---------- RECORDS TO USE
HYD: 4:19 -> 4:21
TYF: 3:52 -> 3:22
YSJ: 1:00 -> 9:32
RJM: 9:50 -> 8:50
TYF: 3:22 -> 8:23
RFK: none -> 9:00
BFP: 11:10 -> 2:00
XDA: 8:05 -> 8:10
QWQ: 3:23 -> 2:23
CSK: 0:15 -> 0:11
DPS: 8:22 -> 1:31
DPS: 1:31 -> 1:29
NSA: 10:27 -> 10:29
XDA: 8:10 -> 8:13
--------------------
** TASK DESCRIPTION **
Can you give the lines above as a JSON list of strings, with one string per line and any blank lines left out?

** SOLUTION FOR THIS TASK **
[
  "HYD: 4:19 -> 4:21",
  "TYF: 3:52 -> 3:22",
  "YSJ: 1:00 -> 9:32",
  "RJM: 9:50 -> 8:50",
  "TYF: 3:22 -> 8:23",
  "RFK: none -> 9:00",
  "BFP: 11:10 -> 2:00",
  "XDA: 8:05 -> 8:10",
  "QWQ: 3:23 -> 2:23",
  "CSK: 0:15 -> 0:11",
  "DPS: 8:22 -> 1:31",
  "DPS: 1:31 -> 1:29",
  "NSA: 10:27 -> 10:29",
  "XDA: 8:10 -> 8:13"
]